» **Task statement**:
Pick the lines holding the string "relocated" out of the records and copy them.
──────── Information shown
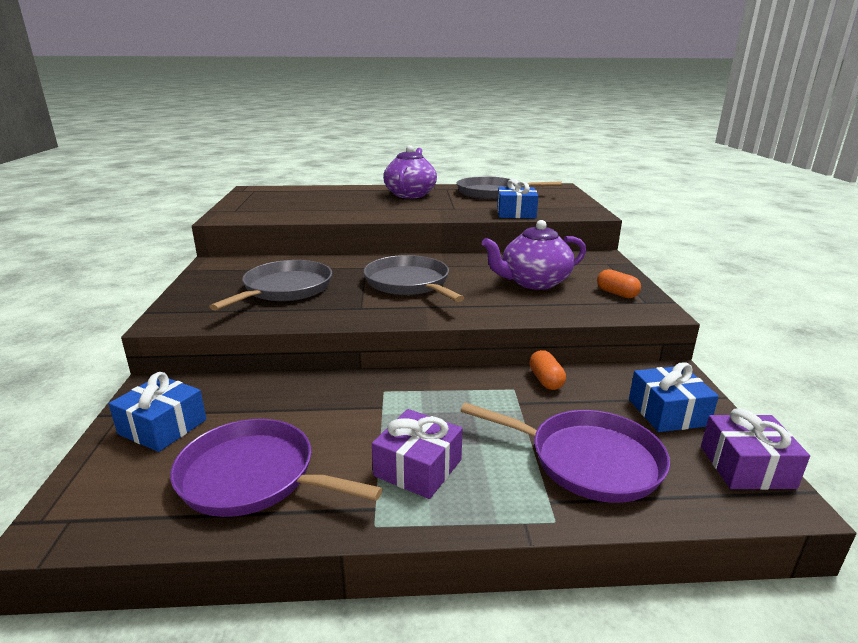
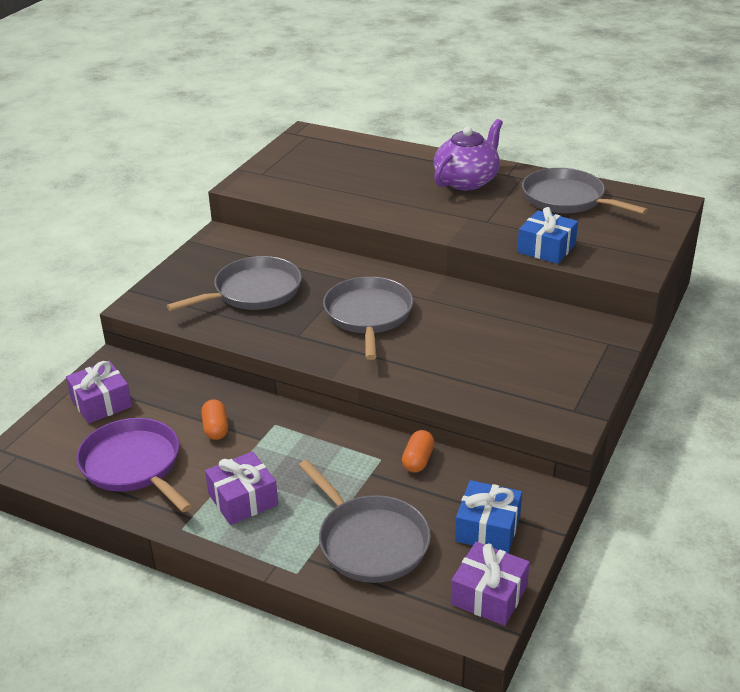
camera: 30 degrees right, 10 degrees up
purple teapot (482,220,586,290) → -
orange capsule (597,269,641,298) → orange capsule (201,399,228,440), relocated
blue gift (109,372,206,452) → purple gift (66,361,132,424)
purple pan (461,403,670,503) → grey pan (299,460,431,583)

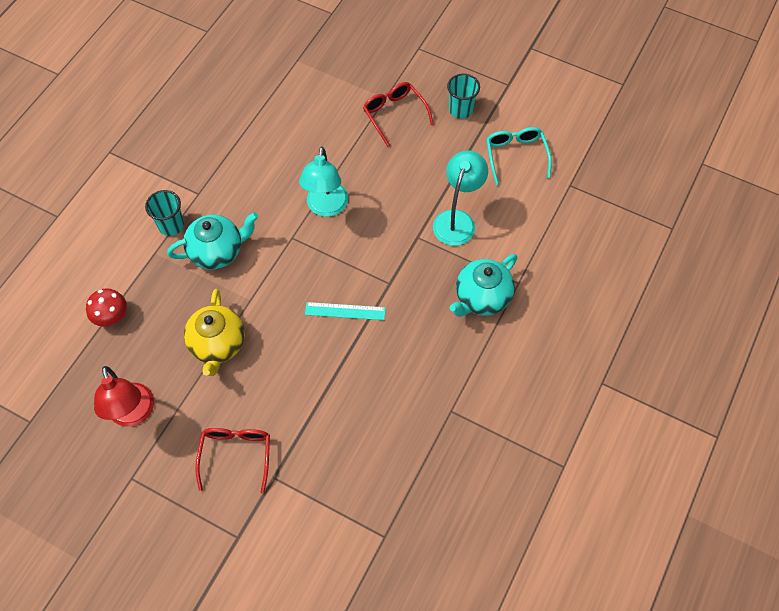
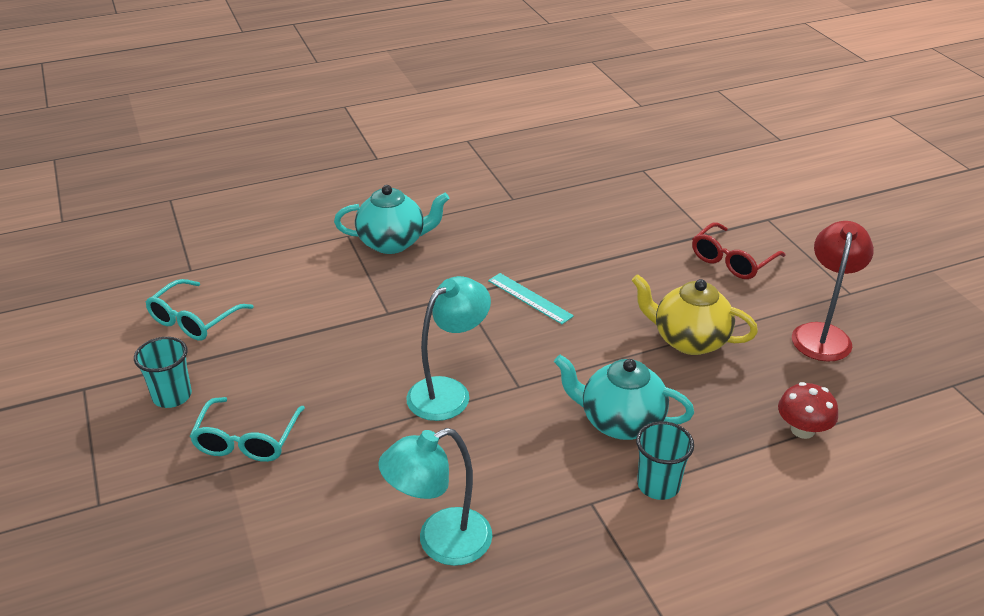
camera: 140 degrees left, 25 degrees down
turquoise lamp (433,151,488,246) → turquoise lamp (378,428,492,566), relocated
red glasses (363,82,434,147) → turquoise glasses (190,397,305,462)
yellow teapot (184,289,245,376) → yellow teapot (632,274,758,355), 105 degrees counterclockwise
────────────────
» **Completed task**:
orange capsule (597,269,641,298) → orange capsule (201,399,228,440), relocated
turquoise lamp (433,151,488,246) → turquoise lamp (378,428,492,566), relocated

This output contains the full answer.